> [Aim of the exercise]: Could you copy out every line of the data where the word "none" occurs?

> [Data below]:
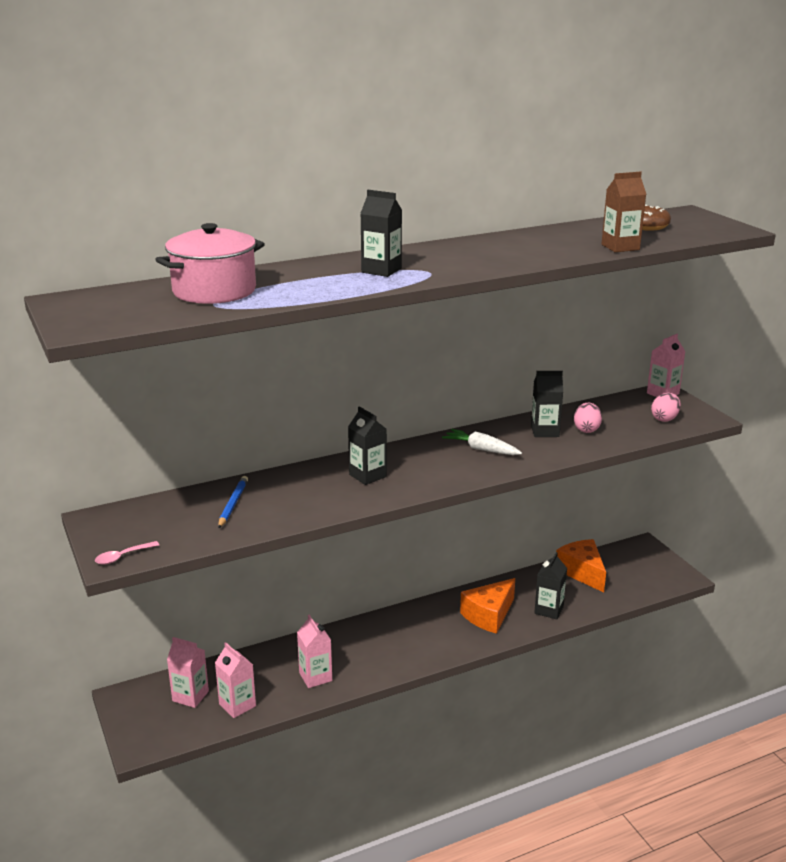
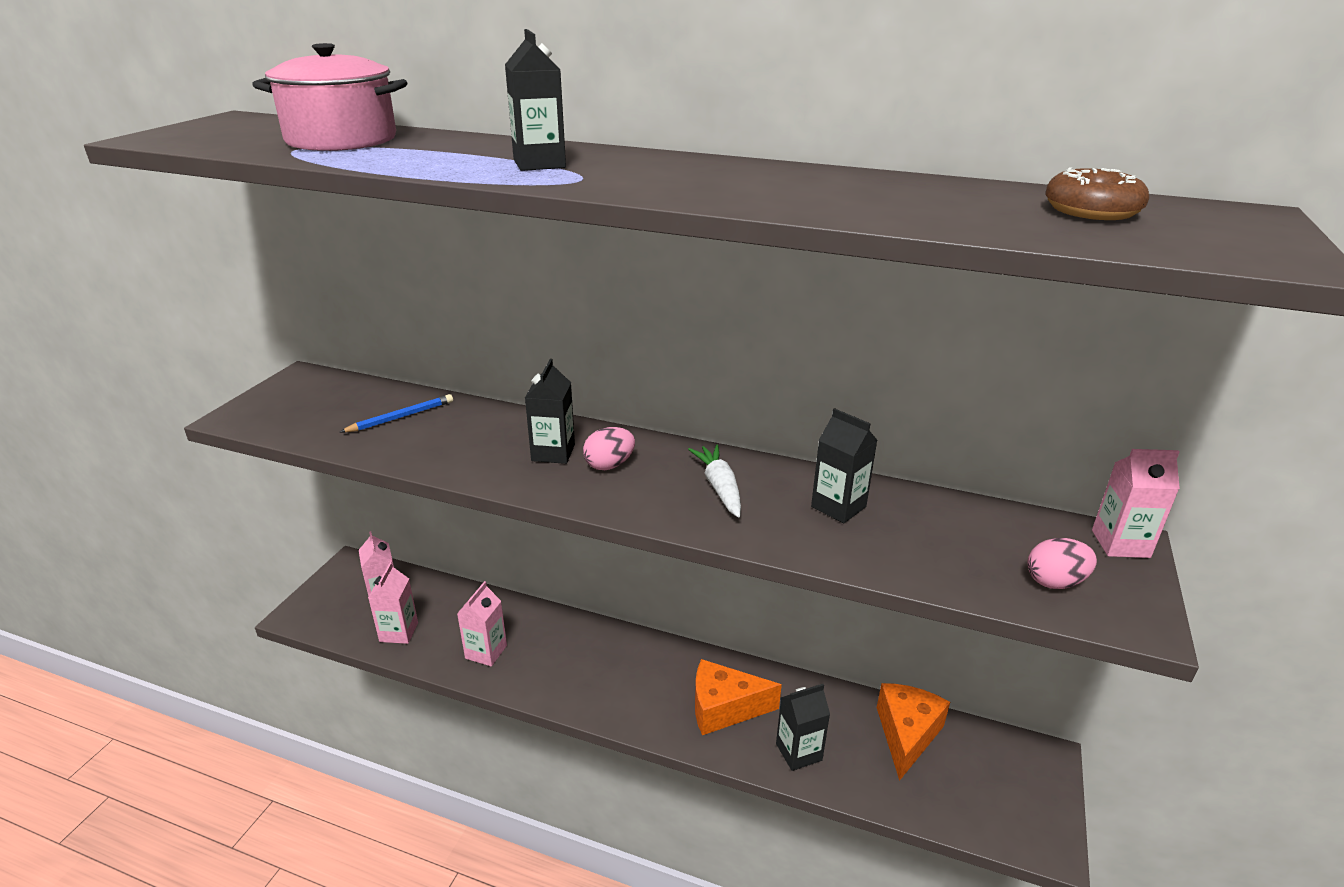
camera: 45 degrees right, 5 degrees up
(122, 557) = (246, 418): pink spoon -> none
(586, 429) = (900, 534): pink egg -> pink egg (609, 465)
(620, 247) = (945, 223): brown carton -> none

> [Problem solution]:
(122, 557) = (246, 418): pink spoon -> none
(620, 247) = (945, 223): brown carton -> none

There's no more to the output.